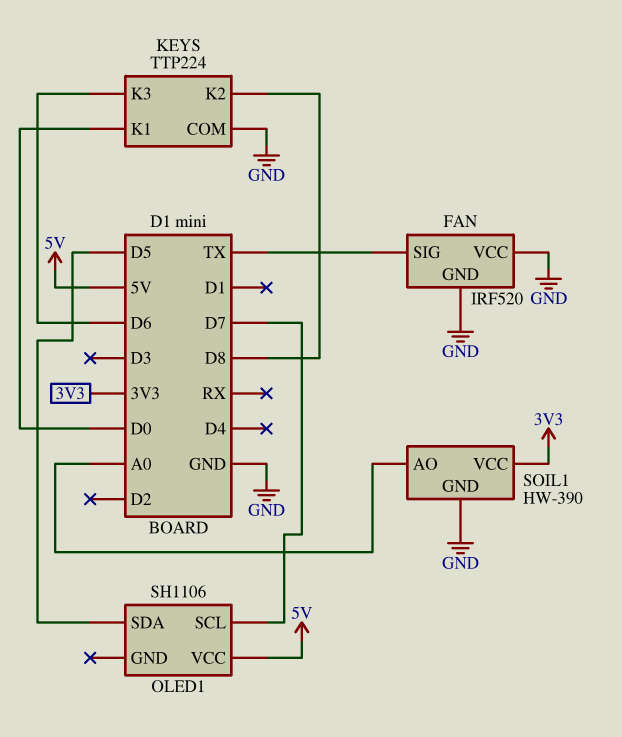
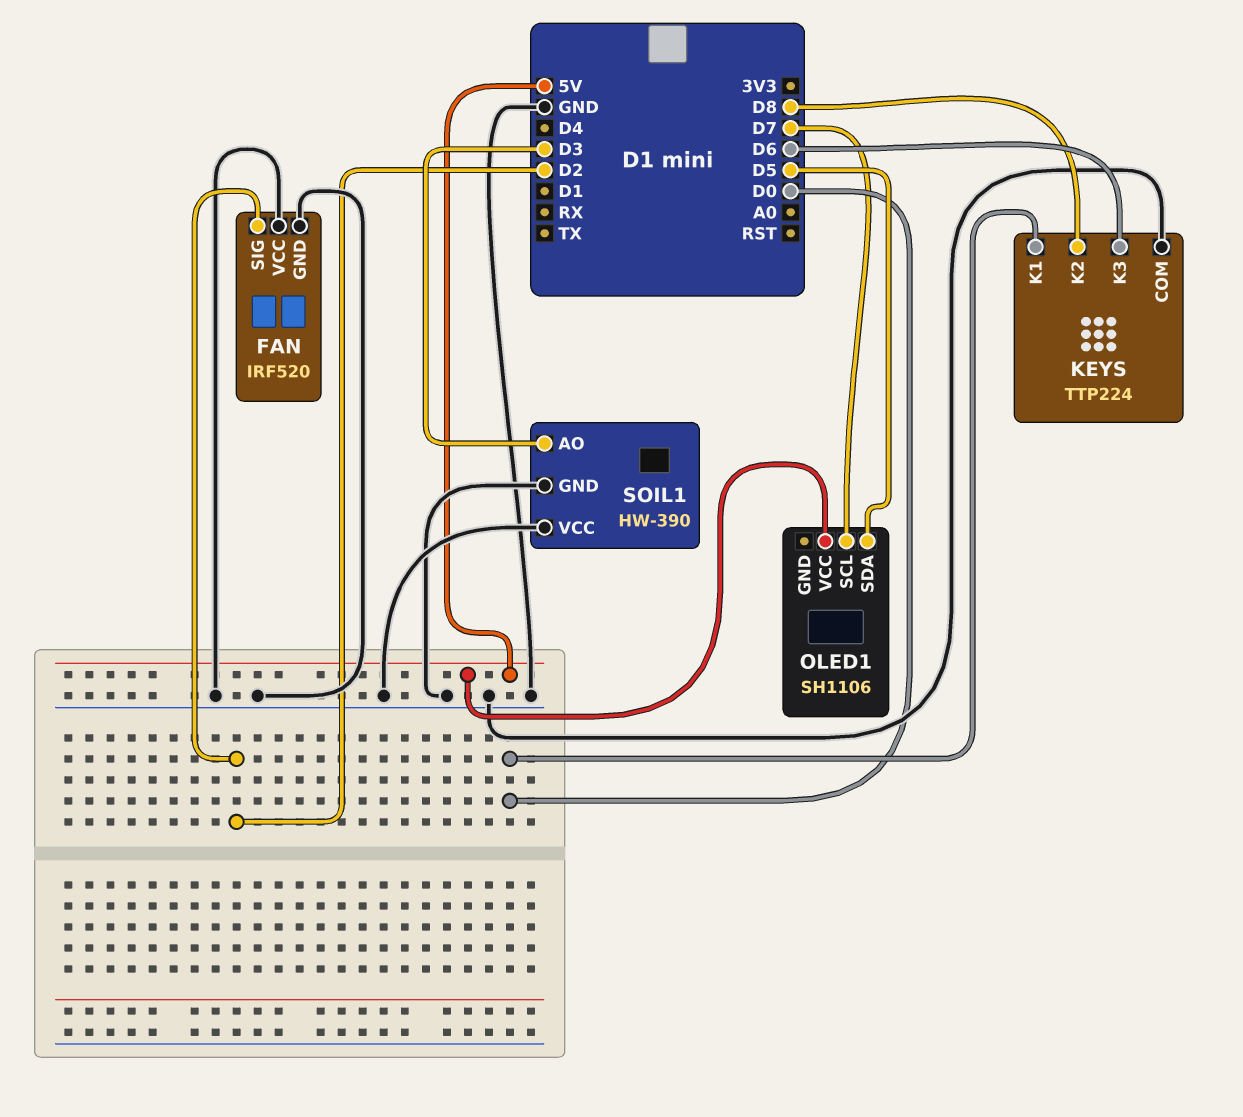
FAN pin SIG: TX -> D2
SOIL1 pin AO: A0 -> D3
SOIL1 pin VCC: 3V3 -> GND

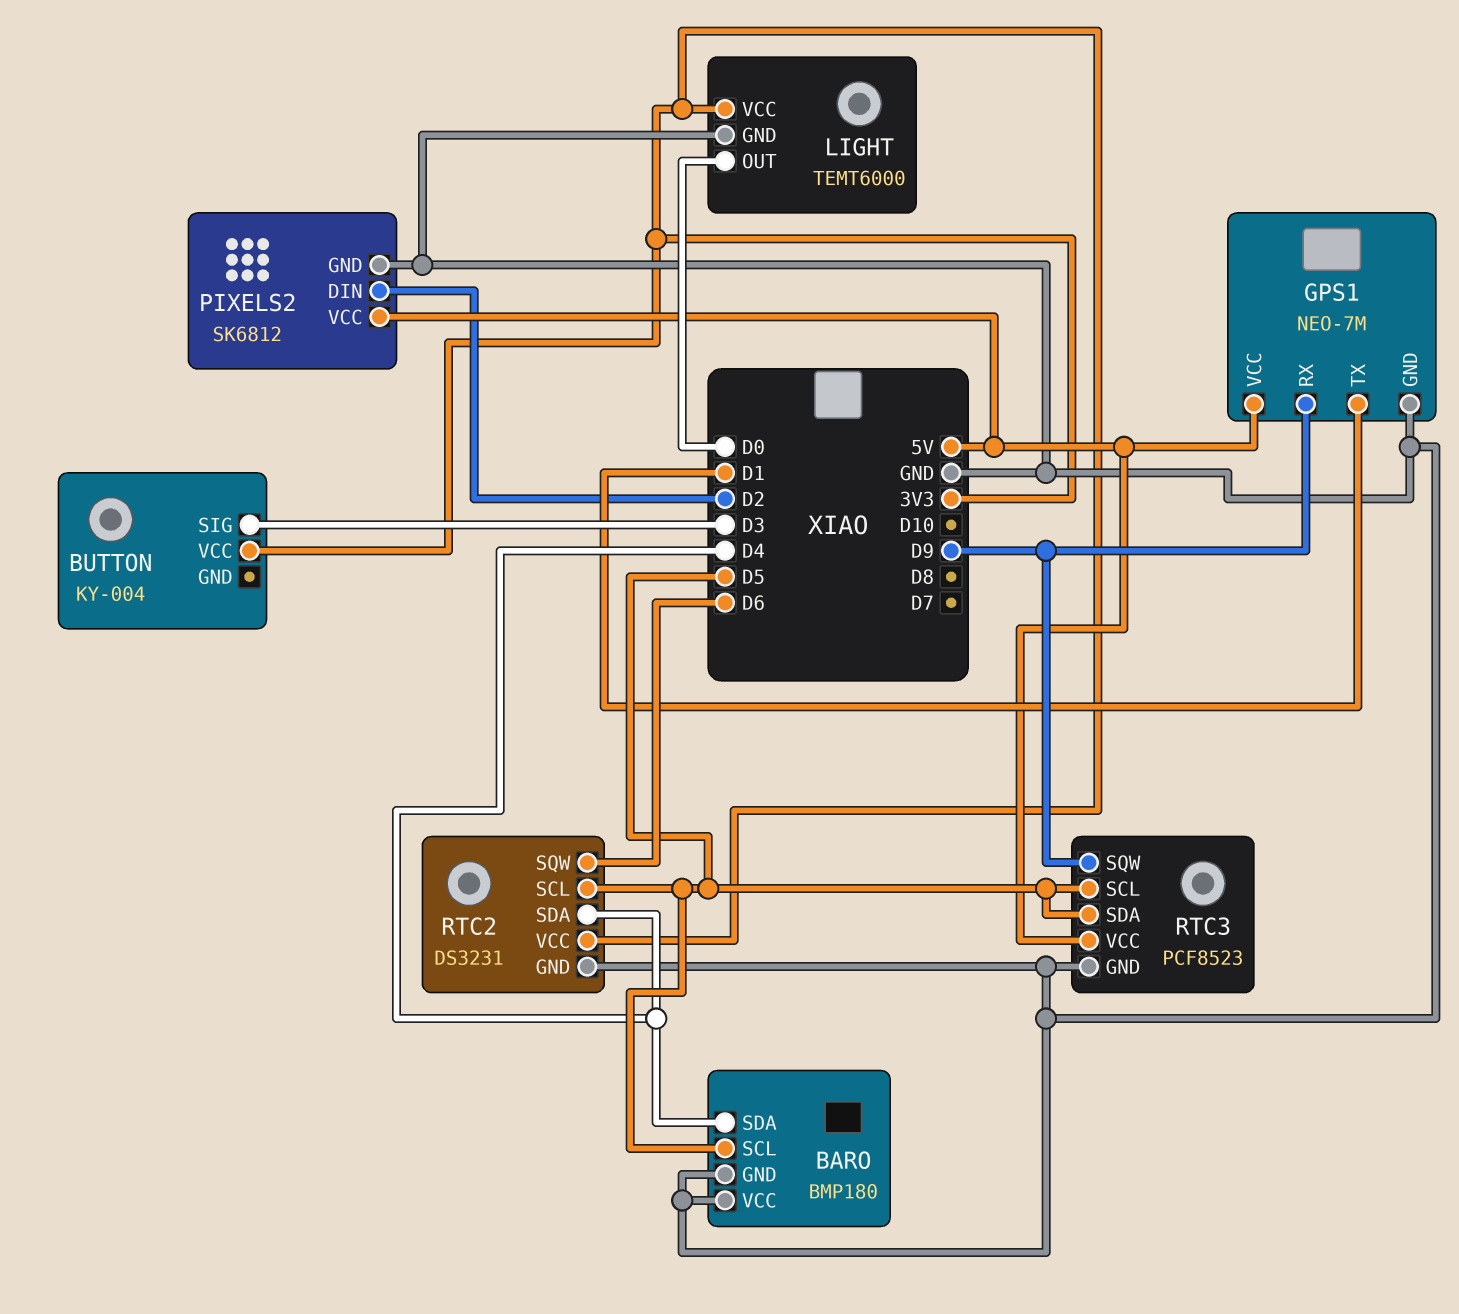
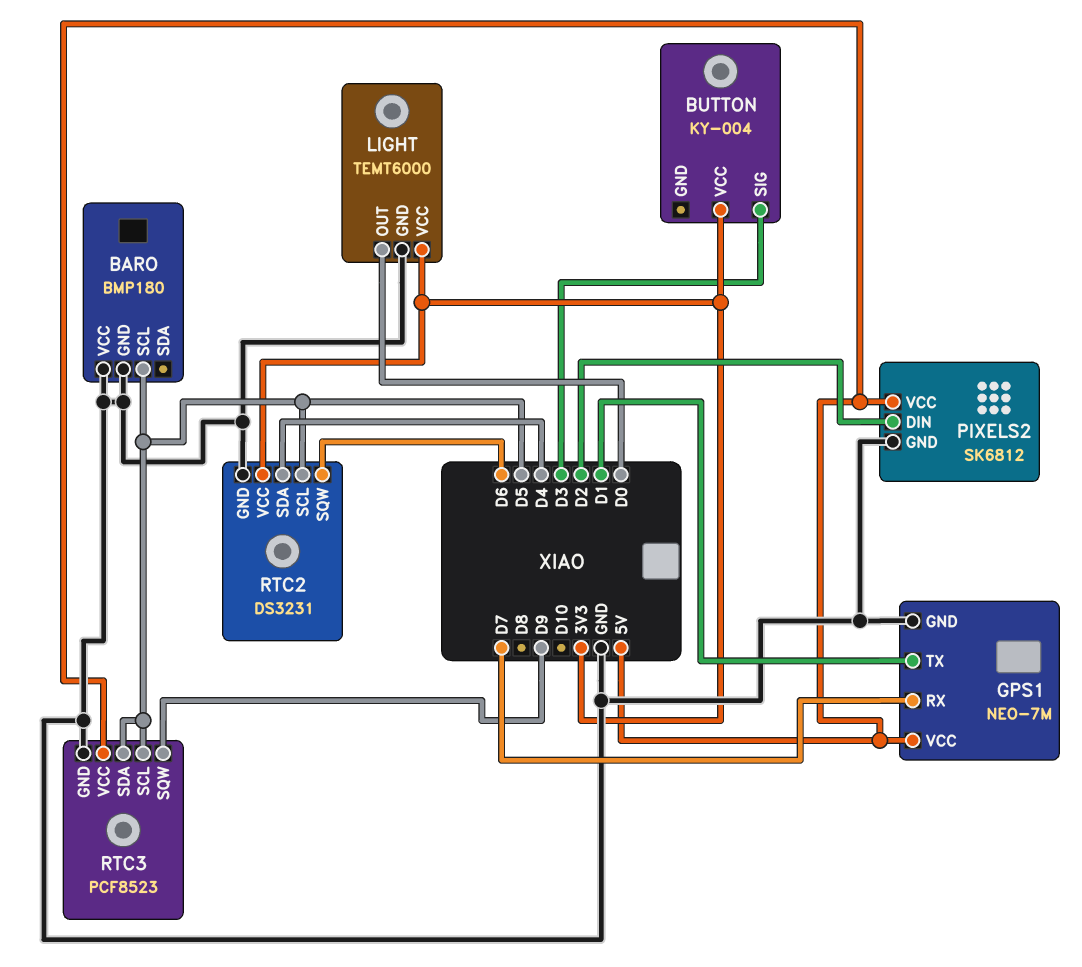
BARO pin SDA: D4 -> none
GPS1 pin RX: D9 -> D7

◆ Description of the task: An exact reprint of the records above is required, with all pictures left out.

◆ Answer section:
FAN pin SIG: TX -> D2
SOIL1 pin AO: A0 -> D3
SOIL1 pin VCC: 3V3 -> GND

BARO pin SDA: D4 -> none
GPS1 pin RX: D9 -> D7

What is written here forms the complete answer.